What you should do:
Identify each line below that contains the word "skirt", and copy those lines. Case counts.

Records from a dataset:
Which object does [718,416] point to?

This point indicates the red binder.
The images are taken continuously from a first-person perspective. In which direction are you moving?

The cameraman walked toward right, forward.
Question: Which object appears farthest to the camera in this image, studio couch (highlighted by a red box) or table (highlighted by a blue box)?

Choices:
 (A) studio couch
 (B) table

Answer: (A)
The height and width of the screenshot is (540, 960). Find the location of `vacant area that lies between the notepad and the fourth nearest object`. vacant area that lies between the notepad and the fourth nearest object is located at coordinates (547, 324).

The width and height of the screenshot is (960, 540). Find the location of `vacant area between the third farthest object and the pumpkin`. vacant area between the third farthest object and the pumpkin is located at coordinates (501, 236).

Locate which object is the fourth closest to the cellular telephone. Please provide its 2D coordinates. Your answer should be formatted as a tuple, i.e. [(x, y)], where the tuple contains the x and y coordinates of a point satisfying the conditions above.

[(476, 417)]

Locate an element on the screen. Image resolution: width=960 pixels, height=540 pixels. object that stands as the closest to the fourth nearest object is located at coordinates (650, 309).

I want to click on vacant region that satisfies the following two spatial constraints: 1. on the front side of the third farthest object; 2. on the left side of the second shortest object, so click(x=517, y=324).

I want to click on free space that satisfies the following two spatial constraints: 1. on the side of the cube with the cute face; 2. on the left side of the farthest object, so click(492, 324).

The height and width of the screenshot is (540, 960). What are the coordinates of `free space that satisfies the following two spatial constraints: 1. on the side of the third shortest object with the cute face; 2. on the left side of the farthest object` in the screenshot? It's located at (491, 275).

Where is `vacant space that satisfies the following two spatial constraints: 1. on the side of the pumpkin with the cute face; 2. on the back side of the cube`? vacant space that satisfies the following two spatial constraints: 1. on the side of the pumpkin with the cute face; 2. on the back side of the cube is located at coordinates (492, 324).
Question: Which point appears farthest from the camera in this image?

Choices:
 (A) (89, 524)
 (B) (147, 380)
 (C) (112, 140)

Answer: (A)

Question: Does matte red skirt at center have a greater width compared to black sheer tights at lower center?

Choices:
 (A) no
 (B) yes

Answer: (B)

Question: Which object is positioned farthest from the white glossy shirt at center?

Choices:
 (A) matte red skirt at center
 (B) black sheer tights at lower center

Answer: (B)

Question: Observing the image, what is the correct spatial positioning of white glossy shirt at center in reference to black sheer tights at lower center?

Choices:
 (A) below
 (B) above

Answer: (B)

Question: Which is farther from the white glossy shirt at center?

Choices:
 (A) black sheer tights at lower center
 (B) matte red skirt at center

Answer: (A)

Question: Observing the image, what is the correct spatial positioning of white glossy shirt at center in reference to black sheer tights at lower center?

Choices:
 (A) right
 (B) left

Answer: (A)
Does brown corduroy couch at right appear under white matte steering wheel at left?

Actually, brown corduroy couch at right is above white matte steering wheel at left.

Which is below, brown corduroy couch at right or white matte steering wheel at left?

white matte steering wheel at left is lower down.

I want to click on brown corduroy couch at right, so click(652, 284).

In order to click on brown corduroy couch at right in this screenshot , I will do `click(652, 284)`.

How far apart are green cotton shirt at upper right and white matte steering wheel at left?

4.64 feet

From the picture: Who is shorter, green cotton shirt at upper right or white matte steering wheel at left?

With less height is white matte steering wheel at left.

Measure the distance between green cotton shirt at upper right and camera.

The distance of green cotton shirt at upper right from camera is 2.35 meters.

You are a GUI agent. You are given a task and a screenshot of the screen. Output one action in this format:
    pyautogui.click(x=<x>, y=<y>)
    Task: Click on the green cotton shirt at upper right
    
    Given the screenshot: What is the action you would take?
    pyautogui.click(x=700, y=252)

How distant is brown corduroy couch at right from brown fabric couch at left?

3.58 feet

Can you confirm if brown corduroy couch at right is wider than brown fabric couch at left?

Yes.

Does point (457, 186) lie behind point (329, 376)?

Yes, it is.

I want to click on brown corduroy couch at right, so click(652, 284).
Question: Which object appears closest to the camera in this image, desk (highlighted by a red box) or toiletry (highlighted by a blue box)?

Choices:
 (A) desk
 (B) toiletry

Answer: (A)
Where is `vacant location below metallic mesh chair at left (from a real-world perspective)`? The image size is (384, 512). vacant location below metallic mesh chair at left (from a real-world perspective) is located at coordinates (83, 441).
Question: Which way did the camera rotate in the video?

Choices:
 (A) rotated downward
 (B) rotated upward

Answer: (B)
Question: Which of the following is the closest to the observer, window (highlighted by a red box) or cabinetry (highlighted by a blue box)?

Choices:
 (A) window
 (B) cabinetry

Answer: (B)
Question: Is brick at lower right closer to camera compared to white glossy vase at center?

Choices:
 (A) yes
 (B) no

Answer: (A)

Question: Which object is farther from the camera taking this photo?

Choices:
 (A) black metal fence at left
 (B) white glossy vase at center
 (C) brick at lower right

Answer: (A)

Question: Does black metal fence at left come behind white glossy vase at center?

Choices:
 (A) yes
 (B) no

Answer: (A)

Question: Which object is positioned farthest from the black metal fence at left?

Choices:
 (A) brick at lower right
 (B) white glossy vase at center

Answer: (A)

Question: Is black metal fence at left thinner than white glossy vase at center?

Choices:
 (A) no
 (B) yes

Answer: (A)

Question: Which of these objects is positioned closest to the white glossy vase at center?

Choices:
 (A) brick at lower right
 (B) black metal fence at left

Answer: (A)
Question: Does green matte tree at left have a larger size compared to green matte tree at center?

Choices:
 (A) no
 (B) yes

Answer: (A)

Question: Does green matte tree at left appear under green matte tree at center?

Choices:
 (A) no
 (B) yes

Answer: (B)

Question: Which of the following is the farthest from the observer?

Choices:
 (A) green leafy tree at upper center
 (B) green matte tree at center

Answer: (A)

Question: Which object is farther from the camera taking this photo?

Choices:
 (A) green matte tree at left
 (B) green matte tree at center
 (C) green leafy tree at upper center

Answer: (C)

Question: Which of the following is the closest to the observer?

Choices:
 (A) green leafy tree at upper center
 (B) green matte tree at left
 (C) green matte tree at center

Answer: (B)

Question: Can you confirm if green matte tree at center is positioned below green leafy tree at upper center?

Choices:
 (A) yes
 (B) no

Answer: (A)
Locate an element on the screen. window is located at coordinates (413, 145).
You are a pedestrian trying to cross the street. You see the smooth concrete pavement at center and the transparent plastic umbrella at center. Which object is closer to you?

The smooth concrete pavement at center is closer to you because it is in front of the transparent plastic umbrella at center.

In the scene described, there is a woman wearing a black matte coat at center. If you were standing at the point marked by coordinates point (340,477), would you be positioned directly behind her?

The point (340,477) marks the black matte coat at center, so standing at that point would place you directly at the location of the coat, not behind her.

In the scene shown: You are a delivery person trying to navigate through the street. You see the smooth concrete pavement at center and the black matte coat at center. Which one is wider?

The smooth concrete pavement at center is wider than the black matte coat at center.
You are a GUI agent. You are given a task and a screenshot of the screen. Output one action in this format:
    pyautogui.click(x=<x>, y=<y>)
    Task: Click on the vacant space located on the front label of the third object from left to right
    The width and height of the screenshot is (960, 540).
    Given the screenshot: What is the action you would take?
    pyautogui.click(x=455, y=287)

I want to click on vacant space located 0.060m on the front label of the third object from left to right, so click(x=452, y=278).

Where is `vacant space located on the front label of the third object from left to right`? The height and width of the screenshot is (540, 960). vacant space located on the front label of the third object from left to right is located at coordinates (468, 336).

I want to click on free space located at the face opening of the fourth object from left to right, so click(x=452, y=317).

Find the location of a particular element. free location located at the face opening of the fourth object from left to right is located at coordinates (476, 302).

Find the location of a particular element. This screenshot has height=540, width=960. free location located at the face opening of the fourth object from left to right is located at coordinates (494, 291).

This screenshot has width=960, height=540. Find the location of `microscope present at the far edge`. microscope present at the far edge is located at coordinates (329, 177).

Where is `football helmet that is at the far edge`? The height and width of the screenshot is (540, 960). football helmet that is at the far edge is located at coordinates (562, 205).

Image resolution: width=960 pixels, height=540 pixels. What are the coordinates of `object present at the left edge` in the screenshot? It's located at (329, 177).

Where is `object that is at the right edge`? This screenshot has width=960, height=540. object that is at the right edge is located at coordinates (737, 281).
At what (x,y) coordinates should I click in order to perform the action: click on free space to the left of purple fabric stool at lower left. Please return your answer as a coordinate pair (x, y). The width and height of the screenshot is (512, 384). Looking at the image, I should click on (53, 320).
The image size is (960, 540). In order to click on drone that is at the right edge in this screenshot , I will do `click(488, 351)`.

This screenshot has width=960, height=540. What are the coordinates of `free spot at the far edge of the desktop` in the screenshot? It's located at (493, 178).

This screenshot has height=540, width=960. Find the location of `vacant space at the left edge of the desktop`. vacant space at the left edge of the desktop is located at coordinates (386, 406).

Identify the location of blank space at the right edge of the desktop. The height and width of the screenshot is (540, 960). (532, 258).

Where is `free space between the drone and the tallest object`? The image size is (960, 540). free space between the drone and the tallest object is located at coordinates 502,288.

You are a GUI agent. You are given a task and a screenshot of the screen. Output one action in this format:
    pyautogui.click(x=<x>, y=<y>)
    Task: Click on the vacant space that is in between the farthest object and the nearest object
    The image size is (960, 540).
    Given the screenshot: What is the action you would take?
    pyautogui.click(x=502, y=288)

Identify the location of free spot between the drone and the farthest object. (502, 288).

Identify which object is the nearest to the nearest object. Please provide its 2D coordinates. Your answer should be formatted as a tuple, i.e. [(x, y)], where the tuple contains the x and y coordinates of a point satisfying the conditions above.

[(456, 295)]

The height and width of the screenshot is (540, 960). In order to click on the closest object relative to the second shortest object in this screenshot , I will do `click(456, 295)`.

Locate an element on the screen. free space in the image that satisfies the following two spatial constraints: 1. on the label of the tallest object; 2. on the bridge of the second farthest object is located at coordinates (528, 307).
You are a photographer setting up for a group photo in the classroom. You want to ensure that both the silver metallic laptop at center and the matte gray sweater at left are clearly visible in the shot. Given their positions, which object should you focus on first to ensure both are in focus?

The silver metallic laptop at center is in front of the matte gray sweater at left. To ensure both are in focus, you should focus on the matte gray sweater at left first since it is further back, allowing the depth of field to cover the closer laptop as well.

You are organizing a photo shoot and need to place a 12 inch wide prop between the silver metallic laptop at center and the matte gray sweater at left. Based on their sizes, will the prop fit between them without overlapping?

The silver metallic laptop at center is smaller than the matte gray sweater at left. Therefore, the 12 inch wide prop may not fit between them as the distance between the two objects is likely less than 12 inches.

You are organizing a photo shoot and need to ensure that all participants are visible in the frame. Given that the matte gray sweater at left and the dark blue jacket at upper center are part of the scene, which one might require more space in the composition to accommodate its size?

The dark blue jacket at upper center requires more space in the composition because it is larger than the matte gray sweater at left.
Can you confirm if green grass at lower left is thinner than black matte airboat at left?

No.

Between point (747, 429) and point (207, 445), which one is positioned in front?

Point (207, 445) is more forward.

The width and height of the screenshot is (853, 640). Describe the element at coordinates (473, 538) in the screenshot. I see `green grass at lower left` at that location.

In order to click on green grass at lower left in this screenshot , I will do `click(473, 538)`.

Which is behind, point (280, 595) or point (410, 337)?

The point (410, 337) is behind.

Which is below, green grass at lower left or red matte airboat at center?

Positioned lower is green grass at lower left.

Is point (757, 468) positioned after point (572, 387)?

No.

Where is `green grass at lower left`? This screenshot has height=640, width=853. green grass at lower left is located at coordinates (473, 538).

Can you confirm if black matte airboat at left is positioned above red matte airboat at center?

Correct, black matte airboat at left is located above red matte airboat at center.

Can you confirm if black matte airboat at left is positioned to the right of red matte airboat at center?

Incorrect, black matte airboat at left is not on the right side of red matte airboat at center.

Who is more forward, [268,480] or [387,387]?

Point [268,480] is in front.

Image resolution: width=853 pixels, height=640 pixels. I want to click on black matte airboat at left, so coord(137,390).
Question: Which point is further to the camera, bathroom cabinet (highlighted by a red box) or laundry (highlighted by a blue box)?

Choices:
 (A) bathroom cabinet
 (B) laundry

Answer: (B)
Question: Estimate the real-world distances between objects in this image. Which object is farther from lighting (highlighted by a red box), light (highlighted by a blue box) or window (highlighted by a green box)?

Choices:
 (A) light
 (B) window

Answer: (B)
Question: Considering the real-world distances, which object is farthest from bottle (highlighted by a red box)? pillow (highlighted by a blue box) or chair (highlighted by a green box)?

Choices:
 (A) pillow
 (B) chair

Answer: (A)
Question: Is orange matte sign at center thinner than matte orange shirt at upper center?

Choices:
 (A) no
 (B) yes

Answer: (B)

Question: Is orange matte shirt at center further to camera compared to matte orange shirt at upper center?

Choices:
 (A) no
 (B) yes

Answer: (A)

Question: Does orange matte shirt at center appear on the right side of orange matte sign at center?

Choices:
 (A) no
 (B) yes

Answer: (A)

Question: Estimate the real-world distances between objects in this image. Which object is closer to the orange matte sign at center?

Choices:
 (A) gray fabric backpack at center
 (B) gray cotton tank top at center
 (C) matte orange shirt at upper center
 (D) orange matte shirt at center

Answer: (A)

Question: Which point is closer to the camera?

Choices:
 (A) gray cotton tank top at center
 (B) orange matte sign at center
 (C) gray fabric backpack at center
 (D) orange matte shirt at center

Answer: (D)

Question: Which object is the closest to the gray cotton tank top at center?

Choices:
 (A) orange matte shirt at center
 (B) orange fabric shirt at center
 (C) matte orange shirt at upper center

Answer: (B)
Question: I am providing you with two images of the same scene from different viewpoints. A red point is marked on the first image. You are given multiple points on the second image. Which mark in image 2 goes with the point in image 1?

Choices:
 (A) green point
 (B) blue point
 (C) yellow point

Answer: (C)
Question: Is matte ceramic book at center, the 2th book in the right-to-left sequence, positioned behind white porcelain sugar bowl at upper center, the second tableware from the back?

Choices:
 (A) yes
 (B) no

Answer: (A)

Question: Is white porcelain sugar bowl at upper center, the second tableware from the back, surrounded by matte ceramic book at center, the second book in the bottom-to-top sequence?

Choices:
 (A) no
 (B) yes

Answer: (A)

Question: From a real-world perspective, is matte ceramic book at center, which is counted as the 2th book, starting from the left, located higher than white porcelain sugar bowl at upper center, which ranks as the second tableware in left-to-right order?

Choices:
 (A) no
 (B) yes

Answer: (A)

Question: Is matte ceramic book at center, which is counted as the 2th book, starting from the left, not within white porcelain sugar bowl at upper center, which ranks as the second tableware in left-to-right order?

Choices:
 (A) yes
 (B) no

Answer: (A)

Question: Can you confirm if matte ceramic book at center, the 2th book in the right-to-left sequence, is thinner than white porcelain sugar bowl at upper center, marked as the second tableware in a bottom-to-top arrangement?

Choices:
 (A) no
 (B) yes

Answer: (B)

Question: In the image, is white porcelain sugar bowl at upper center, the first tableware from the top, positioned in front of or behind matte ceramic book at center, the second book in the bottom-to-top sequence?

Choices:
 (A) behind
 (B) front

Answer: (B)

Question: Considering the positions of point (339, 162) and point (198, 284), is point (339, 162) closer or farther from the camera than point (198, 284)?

The answer:
Question: Does matte red skirt at center have a greater width compared to black sheer tights at lower center?
 (A) matte red skirt at center
 (B) matte red skirt at center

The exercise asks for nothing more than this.